* [INFORMATION]:
════════════════

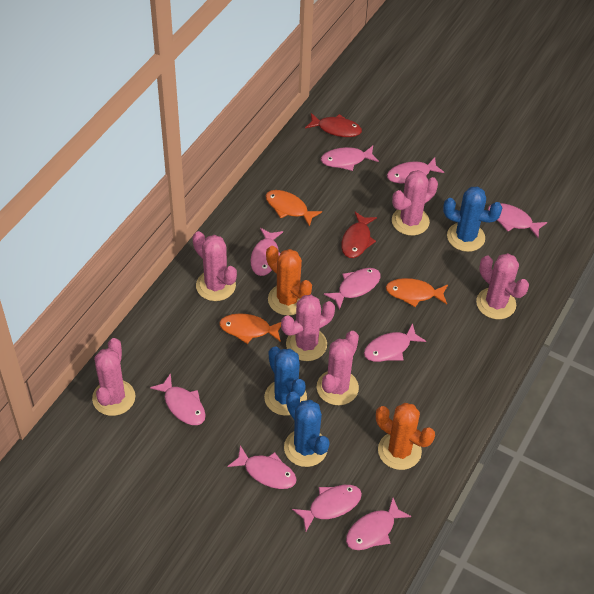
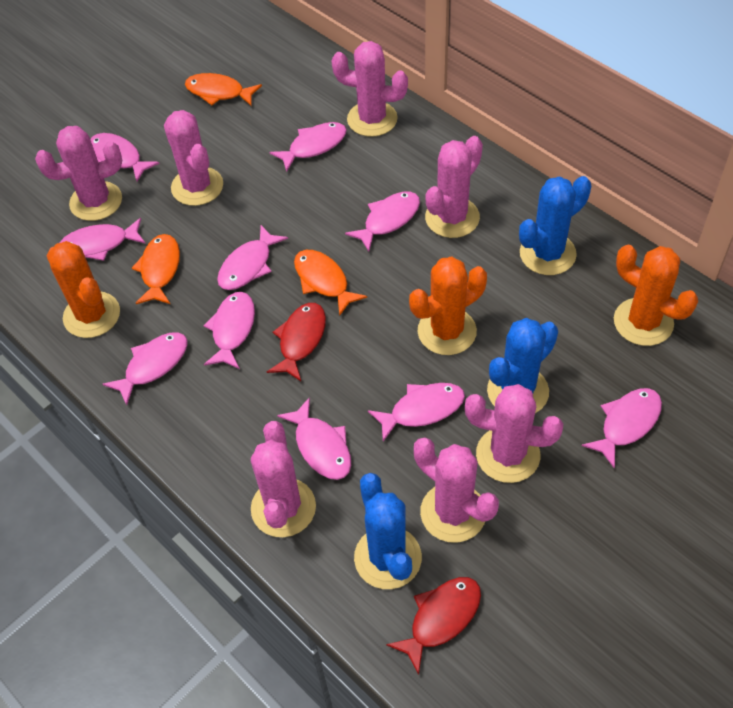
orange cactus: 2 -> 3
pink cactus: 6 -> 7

════════════════

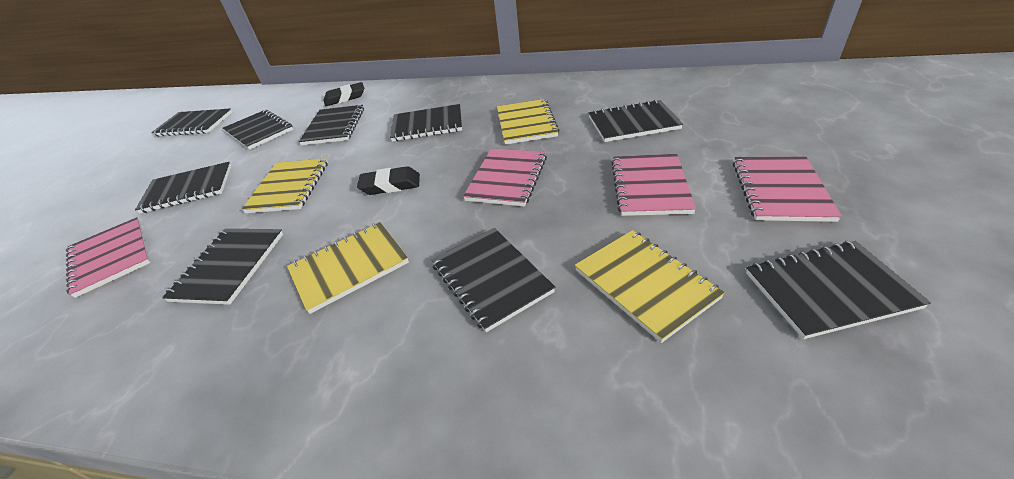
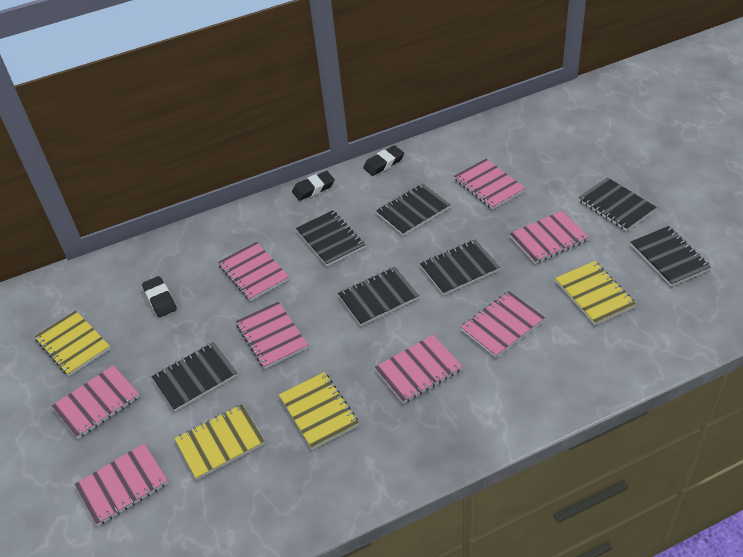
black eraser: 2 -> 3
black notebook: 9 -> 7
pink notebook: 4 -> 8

════════════════

Within the listing above, give again exactly every line from the line with "black eraser: 2 -> 3" through the line with "pink notebook: 4 -> 8", both included, and no other line.

black eraser: 2 -> 3
black notebook: 9 -> 7
pink notebook: 4 -> 8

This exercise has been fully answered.